Stored items
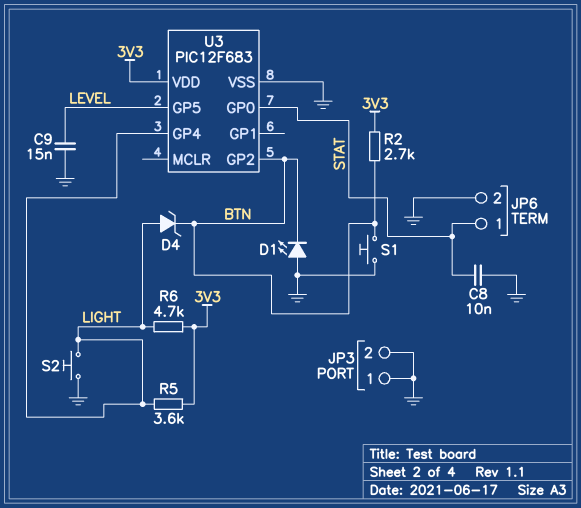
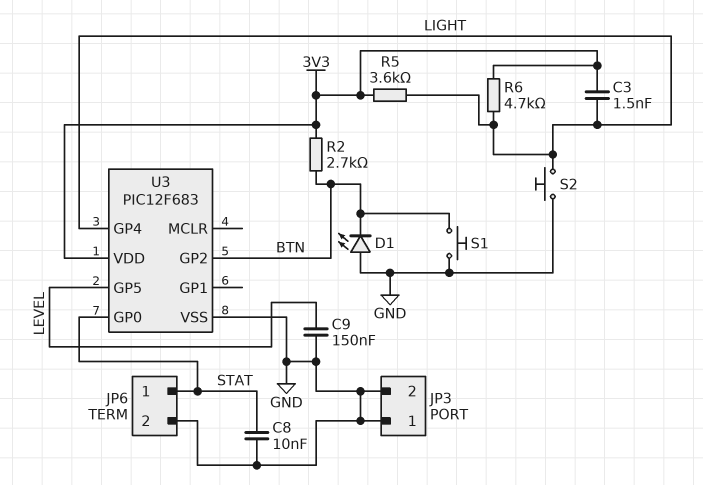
C3: none -> 1.5nF (3V3, LIGHT)
C9: 15nF (GND, LEVEL) -> 150nF (GND, LEVEL)
D4: zener (A LIGHT, K BTN) -> none

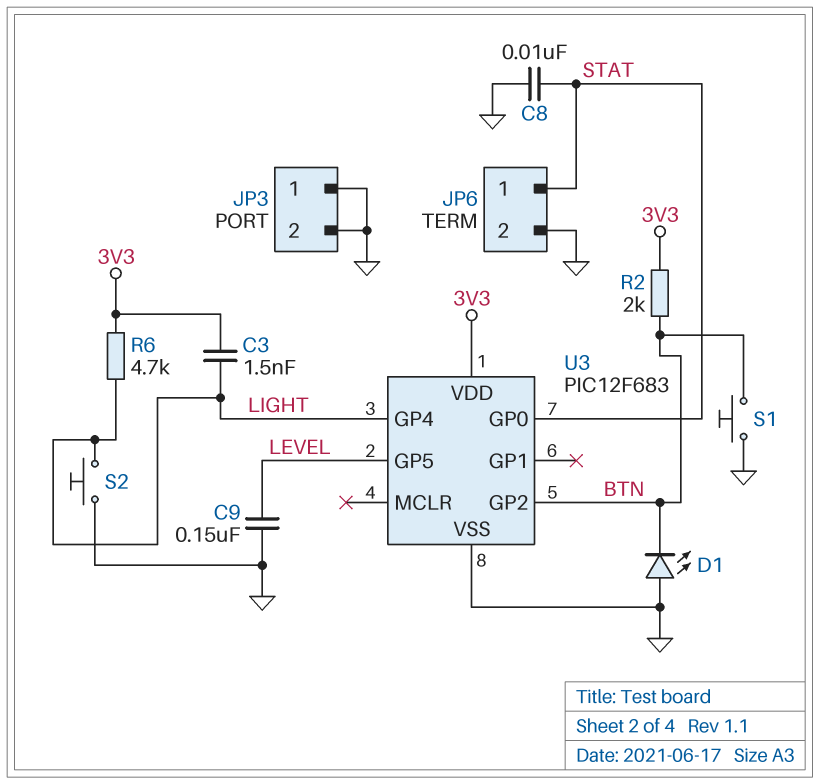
R2: 2.7k (3V3, BTN) -> 2k (3V3, BTN)
R5: 3.6k (3V3, LIGHT) -> none

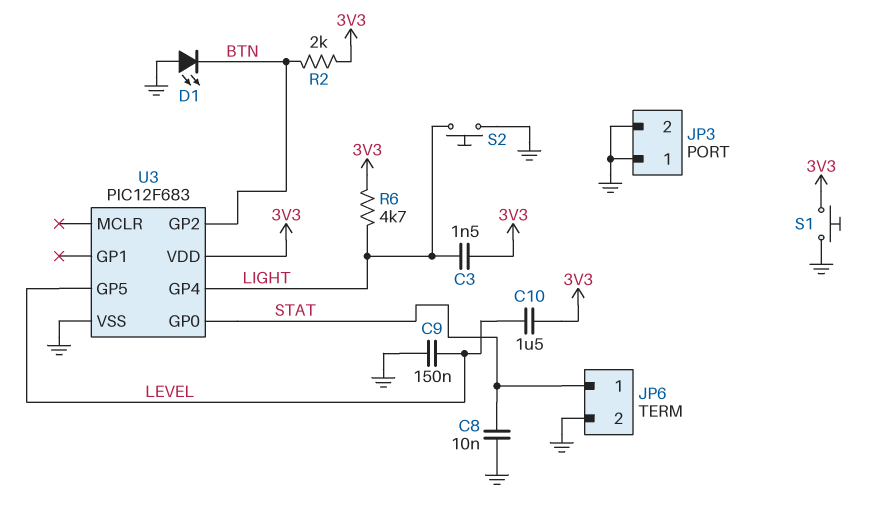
C10: none -> 1.5uF (3V3, LEVEL)
S1: button (BTN, GND) -> button (3V3, GND)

### Prompt
From the line containing "C10: none -> 1.5uF (3V3, LEVEL)" down to the last line of the records above, print every line exactly, with both ends kept.

### Reply
C10: none -> 1.5uF (3V3, LEVEL)
S1: button (BTN, GND) -> button (3V3, GND)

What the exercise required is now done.